Exact reproduction of all the data is required, with pictures excluded.

RECORDS SUPPLIED START

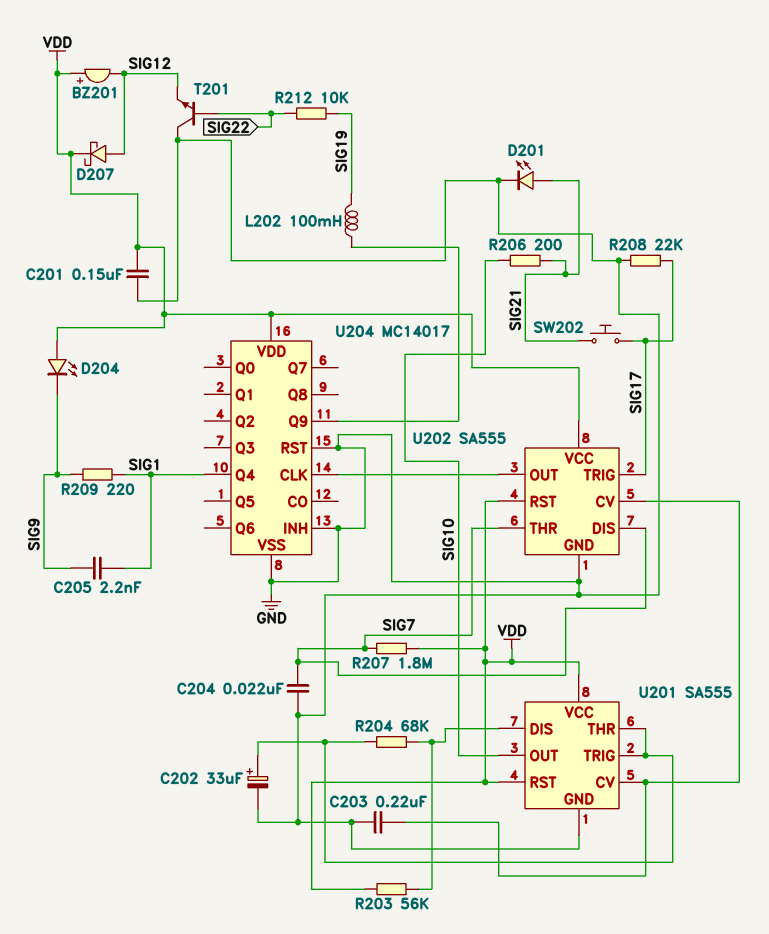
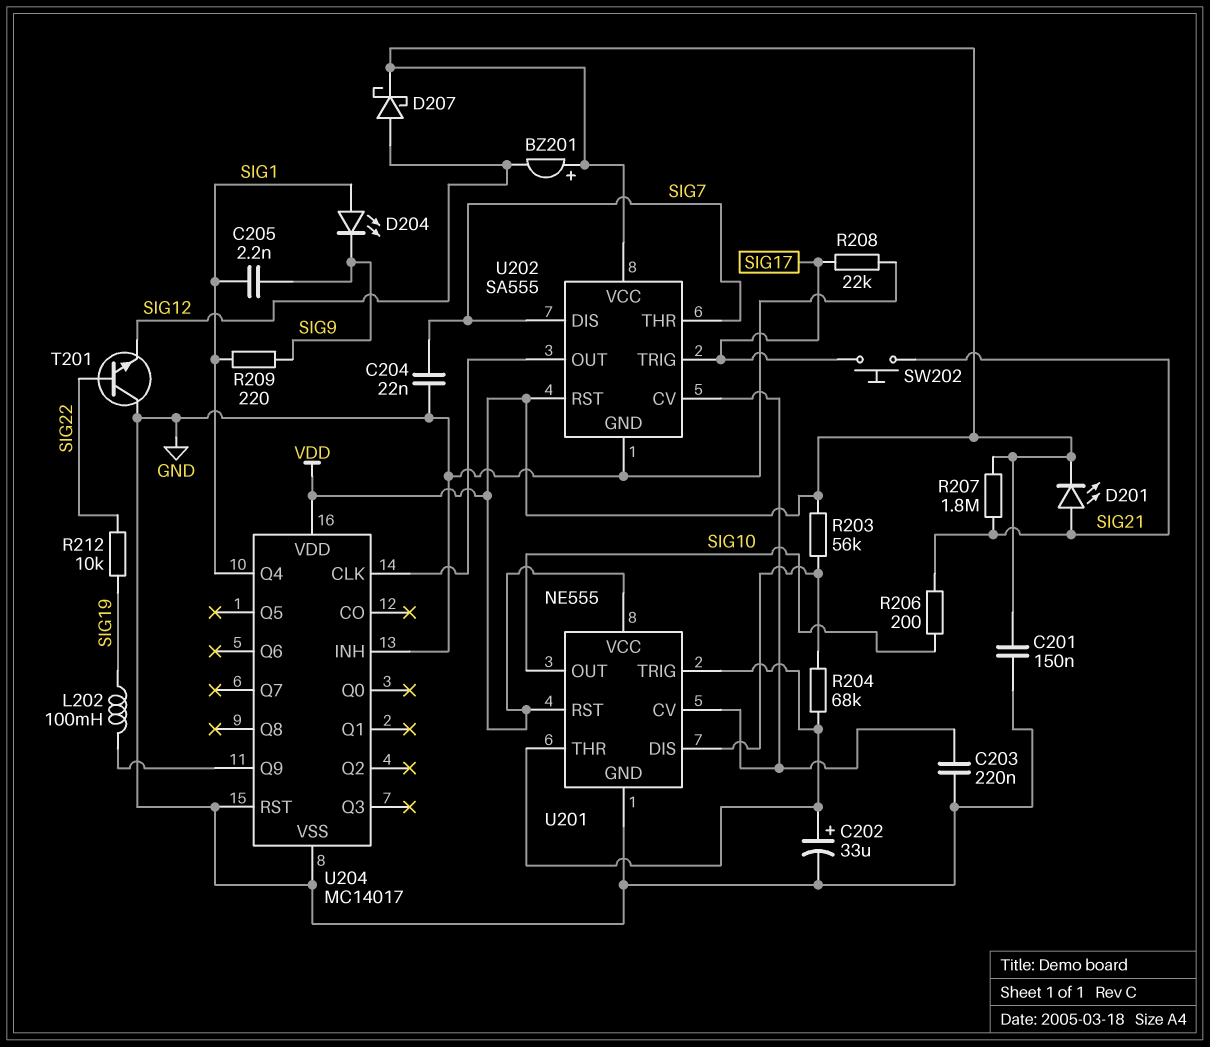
D201: LED (A SIG21, K GND) -> LED (A SIG21, K VDD)
D204: LED (A VDD, K SIG9) -> LED (A SIG1, K SIG9)
R207: 1.8M (SIG7, VDD) -> 1.8M (SIG21, VDD)
U201: SA555 -> NE555

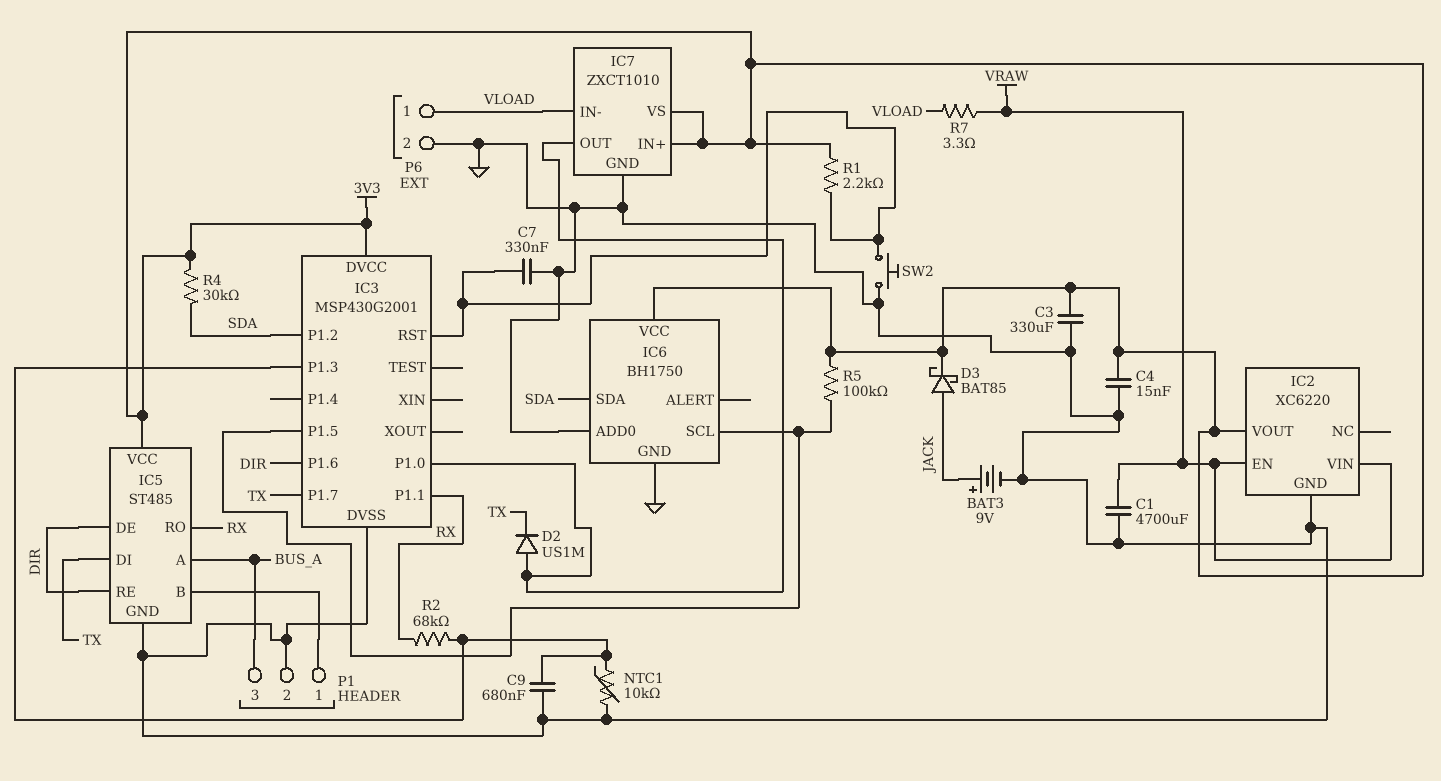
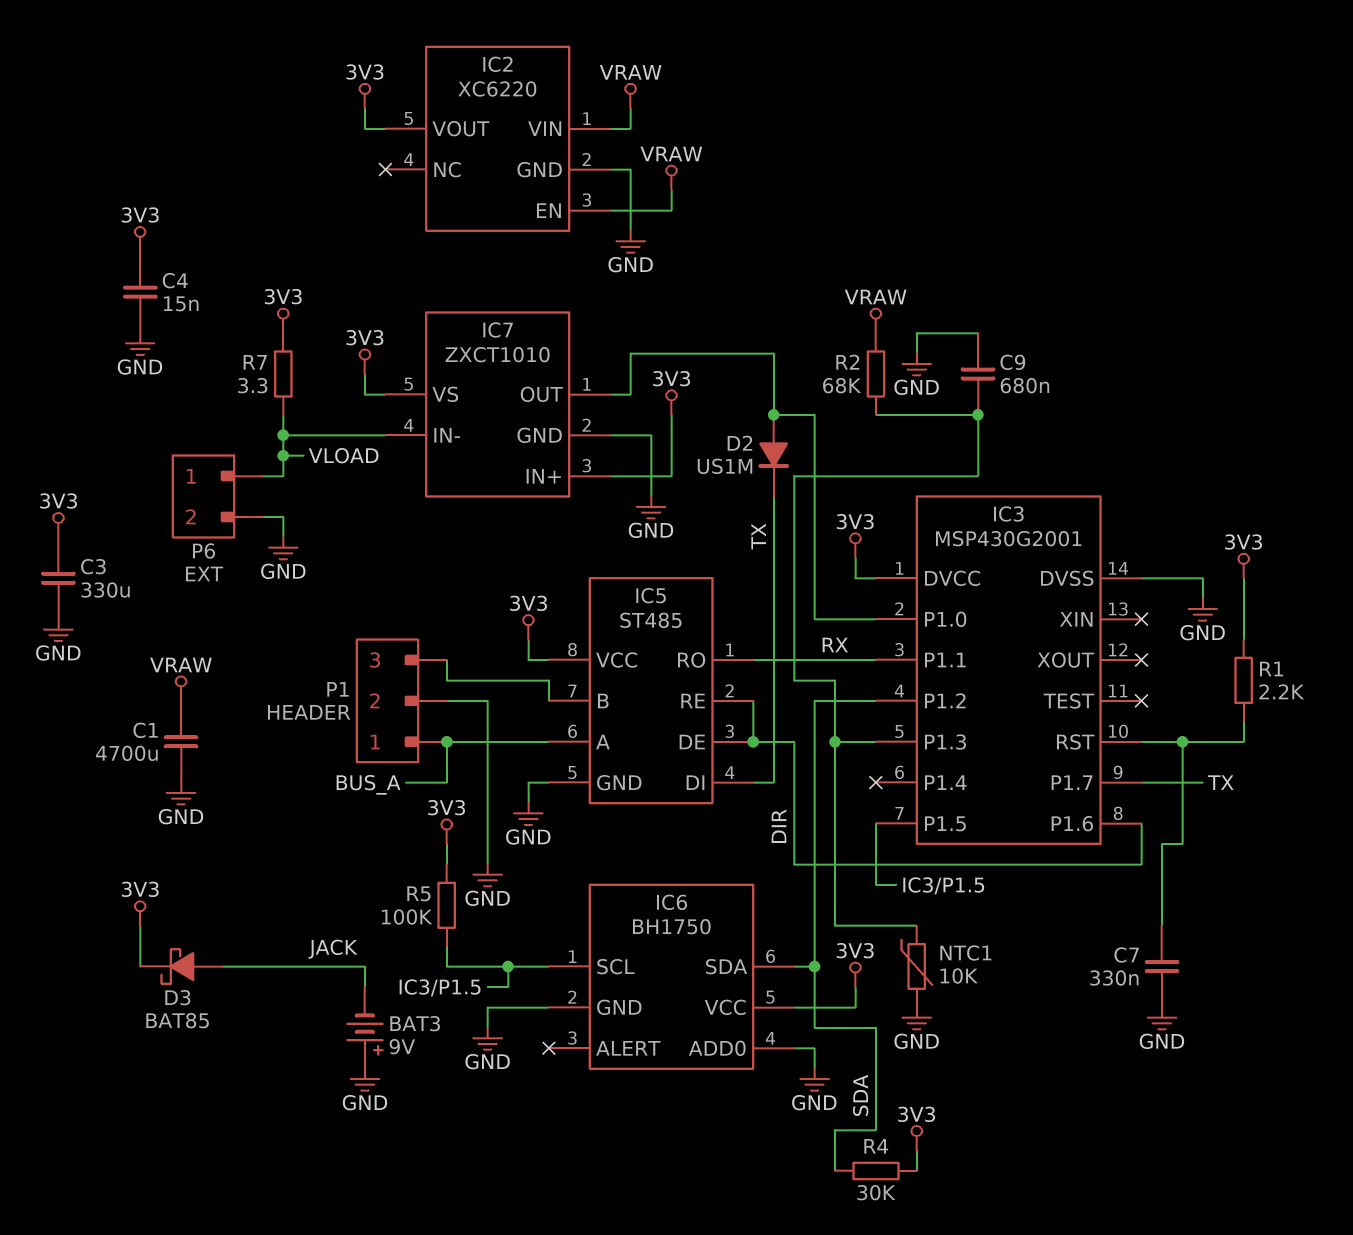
BAT3: 9V (plus JACK, minus GND) -> 9V (plus GND, minus JACK)
P1 pin 1: IC5/B -> BUS_A
P1 pin 3: BUS_A -> IC5/B
R2: 68k (IC3/P1.3, RX) -> 68k (IC3/P1.3, VRAW)
R7: 3.3 (VLOAD, VRAW) -> 3.3 (3V3, VLOAD)
SW2: button (GND, IC3/RST) -> none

RECORDS SUPPLIED END

RESULT OF THIS TASK:
D201: LED (A SIG21, K GND) -> LED (A SIG21, K VDD)
D204: LED (A VDD, K SIG9) -> LED (A SIG1, K SIG9)
R207: 1.8M (SIG7, VDD) -> 1.8M (SIG21, VDD)
U201: SA555 -> NE555

BAT3: 9V (plus JACK, minus GND) -> 9V (plus GND, minus JACK)
P1 pin 1: IC5/B -> BUS_A
P1 pin 3: BUS_A -> IC5/B
R2: 68k (IC3/P1.3, RX) -> 68k (IC3/P1.3, VRAW)
R7: 3.3 (VLOAD, VRAW) -> 3.3 (3V3, VLOAD)
SW2: button (GND, IC3/RST) -> none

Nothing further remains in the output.